Segment Open
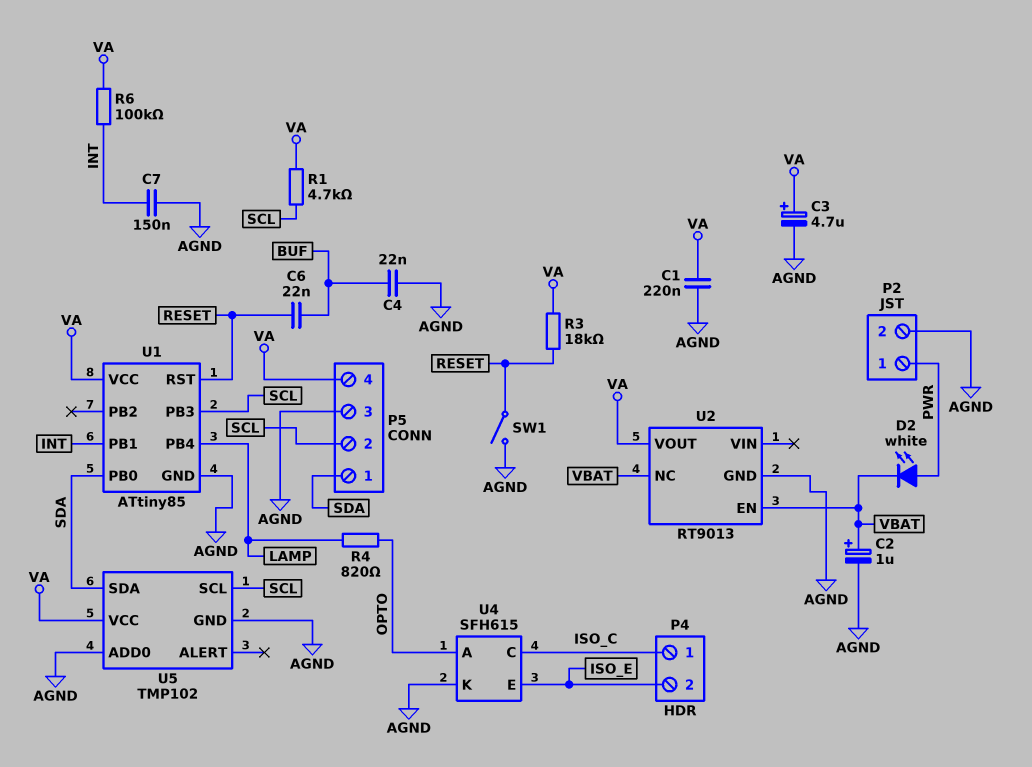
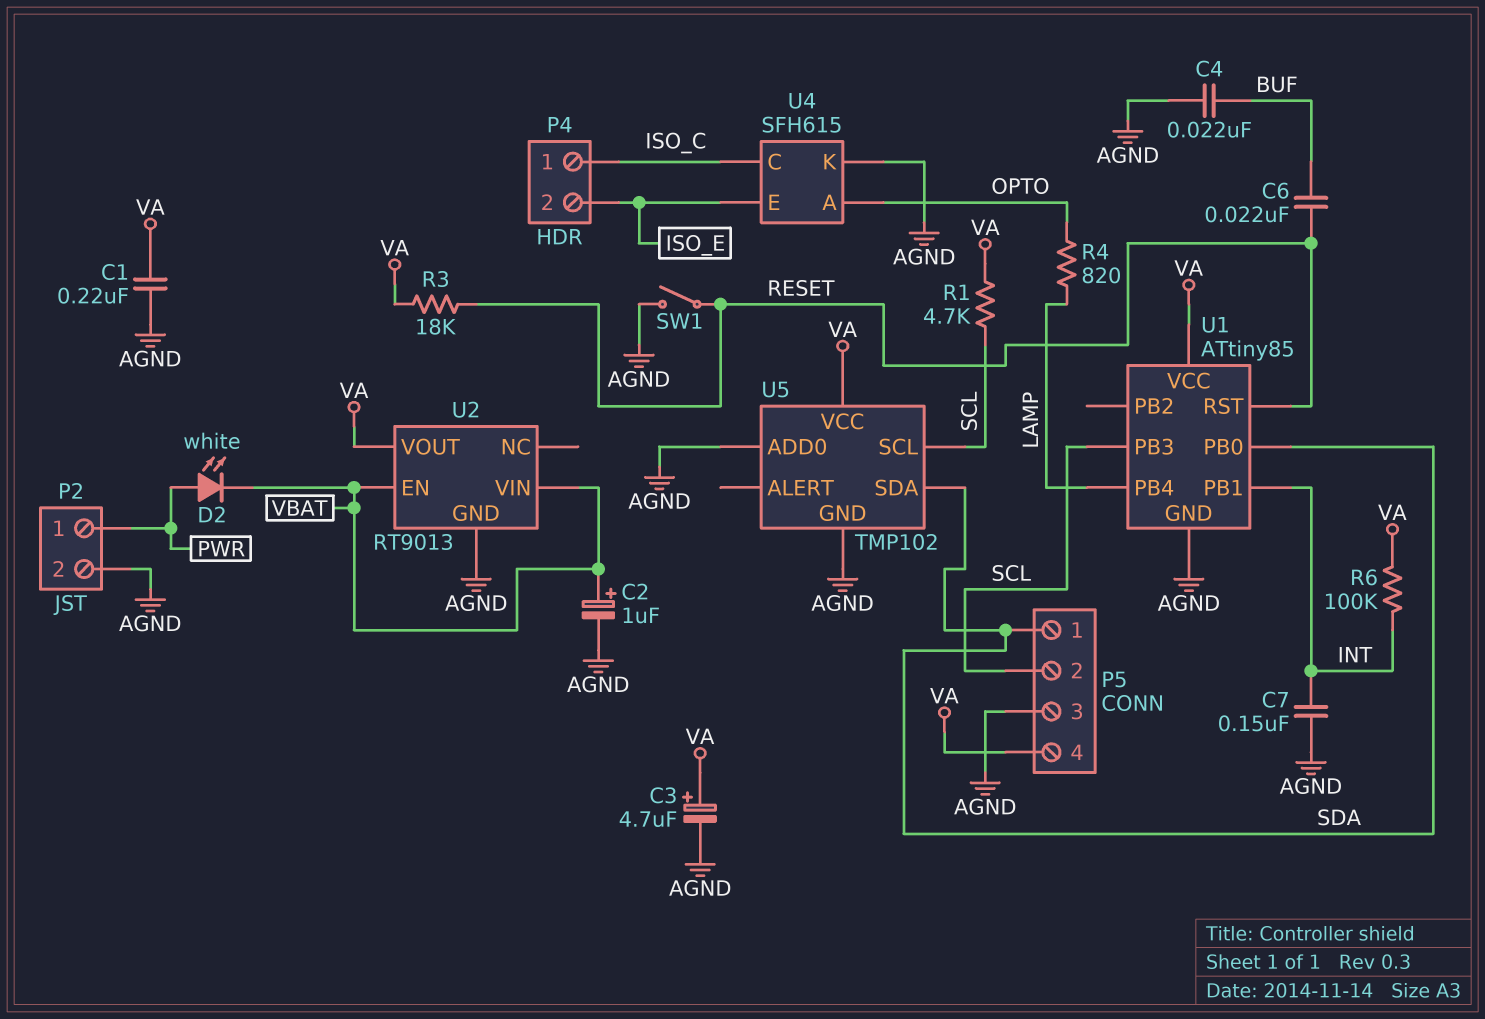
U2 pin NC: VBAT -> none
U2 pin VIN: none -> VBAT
Segment Closed
Segment Open
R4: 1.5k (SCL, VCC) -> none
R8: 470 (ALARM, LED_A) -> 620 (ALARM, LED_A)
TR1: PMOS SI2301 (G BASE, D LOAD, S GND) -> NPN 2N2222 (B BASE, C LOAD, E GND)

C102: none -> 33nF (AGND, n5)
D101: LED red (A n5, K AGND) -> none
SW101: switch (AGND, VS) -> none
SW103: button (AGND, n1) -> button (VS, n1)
Segment Closed
WHAT YOU SHOULD DO.
Please give the number of lines in the listing above that contain the string "none", without anything else.

EXERCISE RESPONSE.
6